- [Data excerpt]:

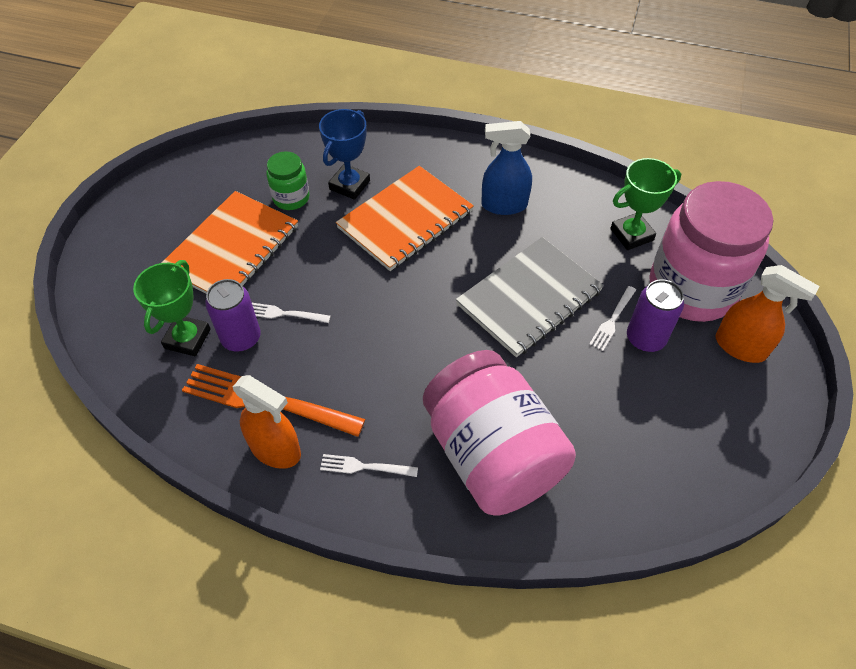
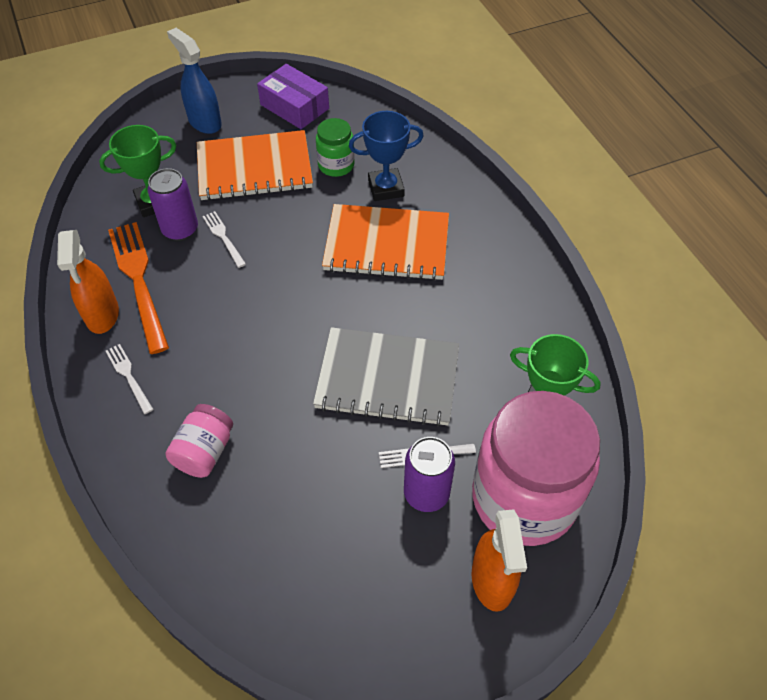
camera: 50 degrees right, 0 degrees up
(195, 183) = (294, 107): none -> purple box
(492, 455) = (204, 451): pink jar -> pink jar, size x0.46
(504, 205) = (473, 297): blue spray bottle -> blue spray bottle (204, 122)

- [Exercise directions]: What is wanted is an exact repeat of the lines from the one with "(195, 183) = (294, 107): none -> purple box" through the last line of the listing above, and no other text.

- [Written solution]:
(195, 183) = (294, 107): none -> purple box
(492, 455) = (204, 451): pink jar -> pink jar, size x0.46
(504, 205) = (473, 297): blue spray bottle -> blue spray bottle (204, 122)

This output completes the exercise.